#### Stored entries
++++++++
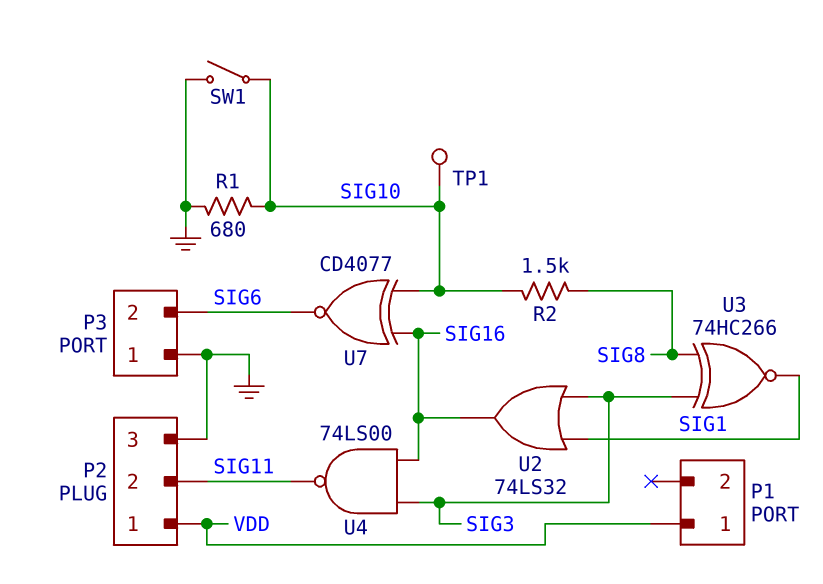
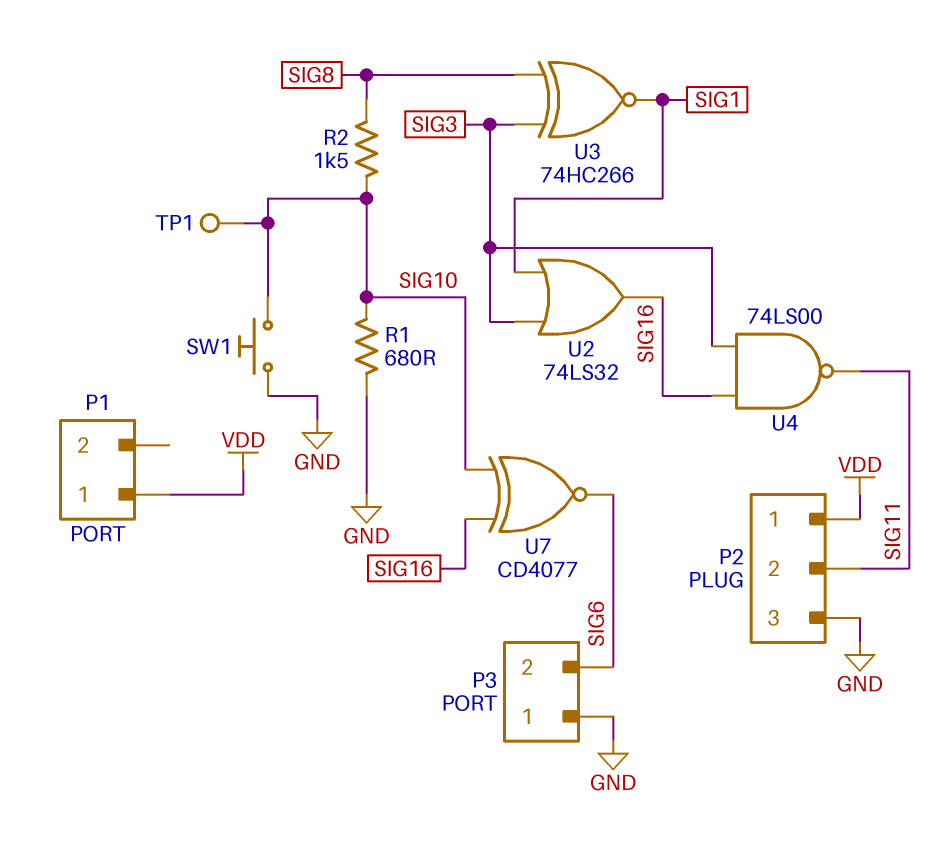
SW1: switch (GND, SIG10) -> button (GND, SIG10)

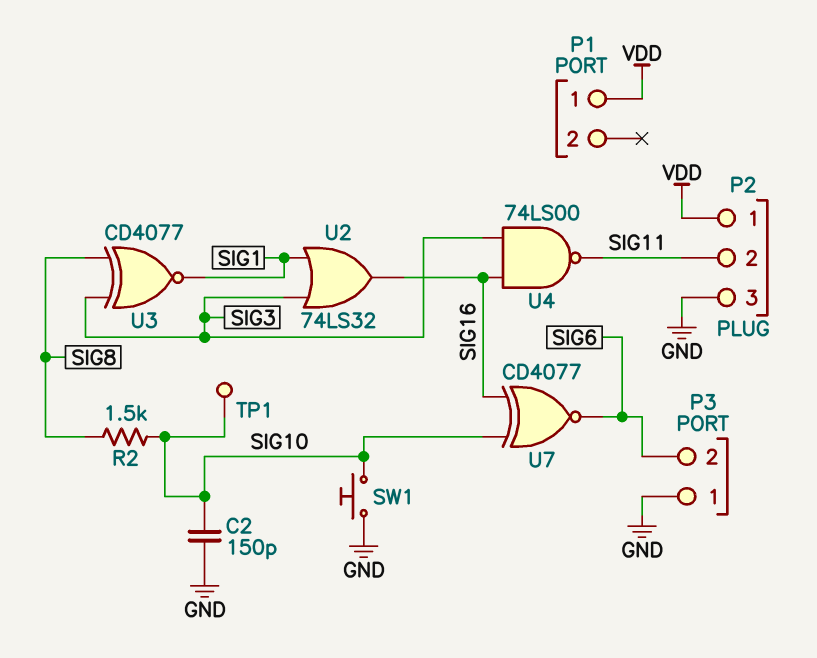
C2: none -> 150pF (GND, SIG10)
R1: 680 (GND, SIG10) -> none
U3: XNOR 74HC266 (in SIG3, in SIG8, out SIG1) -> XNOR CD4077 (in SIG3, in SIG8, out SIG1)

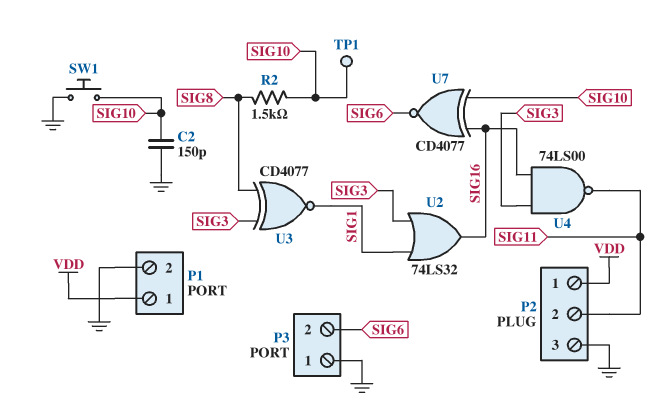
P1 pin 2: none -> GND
++++++++
#### Task directions
Reproduce the data verbatim and omit each image.

#### Response box
SW1: switch (GND, SIG10) -> button (GND, SIG10)

C2: none -> 150pF (GND, SIG10)
R1: 680 (GND, SIG10) -> none
U3: XNOR 74HC266 (in SIG3, in SIG8, out SIG1) -> XNOR CD4077 (in SIG3, in SIG8, out SIG1)

P1 pin 2: none -> GND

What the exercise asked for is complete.